PROBLEM
Lines in the listing below that hold "brown" are the ones to copy.

MATERIAL FOR THIS EXERCISE
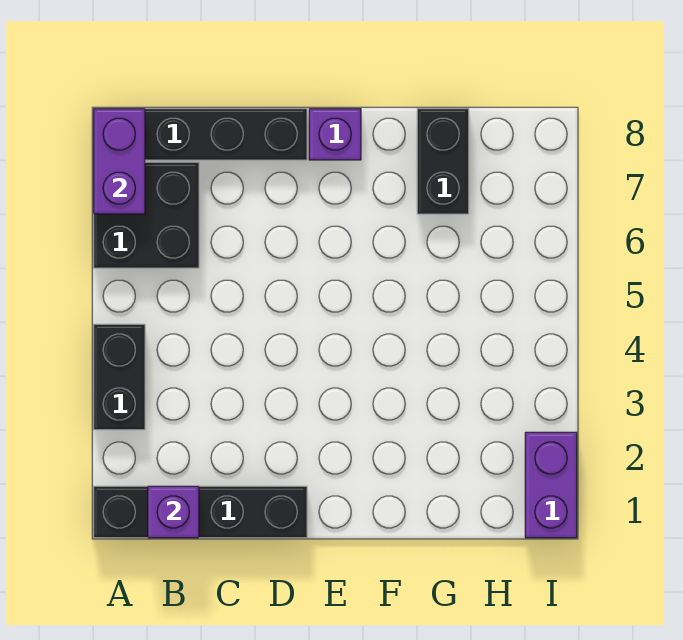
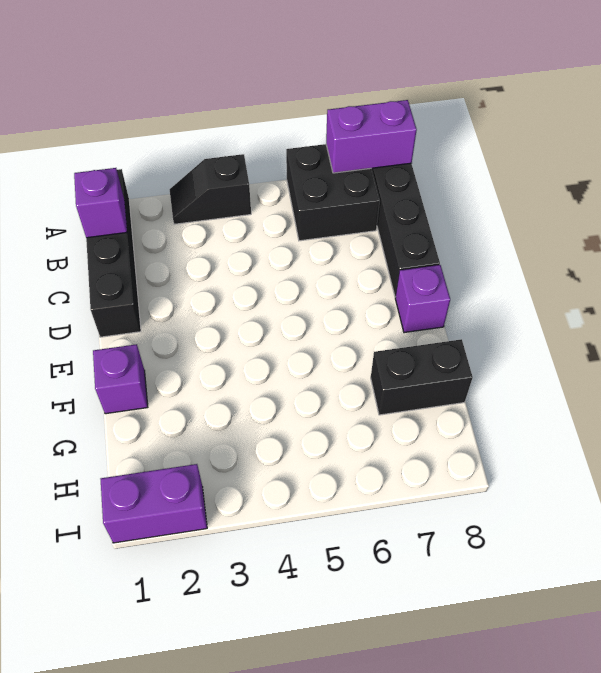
black 1x2 brick [94,324,145,430] -> black 1x2 slope [170,154,251,224]
none -> purple 1x1 brick [93,344,148,414]

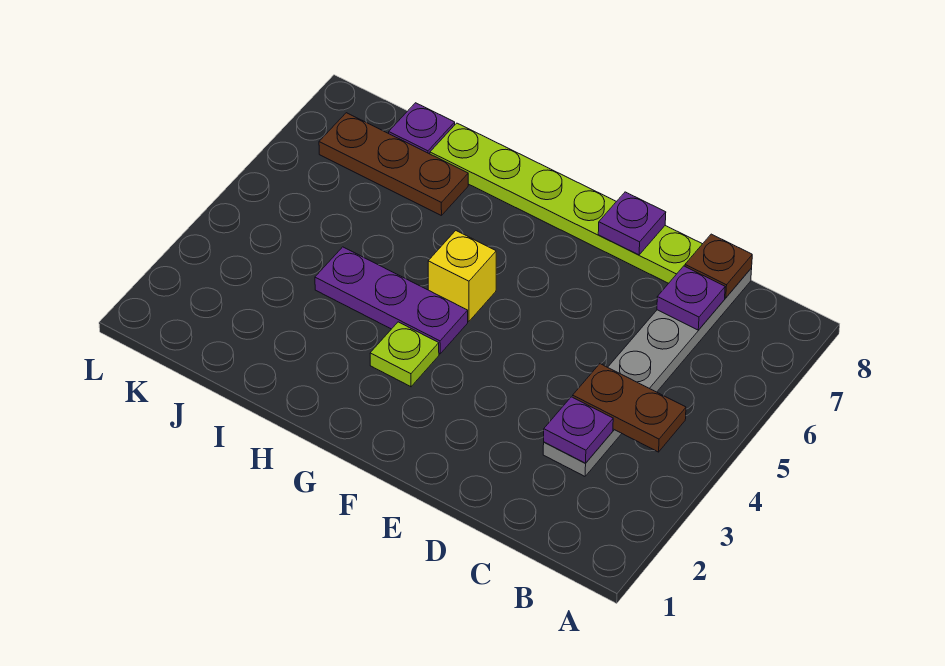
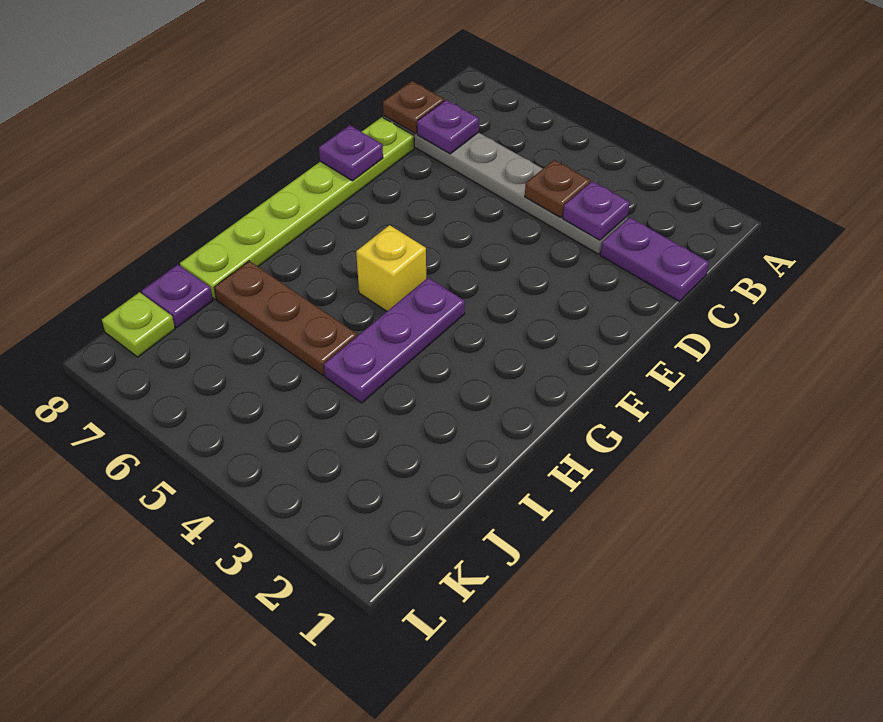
brown 1x2 plate [573,364,686,452] -> brown 1x1 plate [525,160,590,218]
none -> purple 1x2 plate [600,217,709,301]
lime 1x1 plate [370,322,439,387] -> lime 1x1 plate moved to [102,292,175,357]
brown 1x3 plate [319,113,468,216] -> brown 1x3 plate turned to [214,261,357,376]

OUTPUT OF THE TASK
brown 1x2 plate [573,364,686,452] -> brown 1x1 plate [525,160,590,218]
brown 1x3 plate [319,113,468,216] -> brown 1x3 plate turned to [214,261,357,376]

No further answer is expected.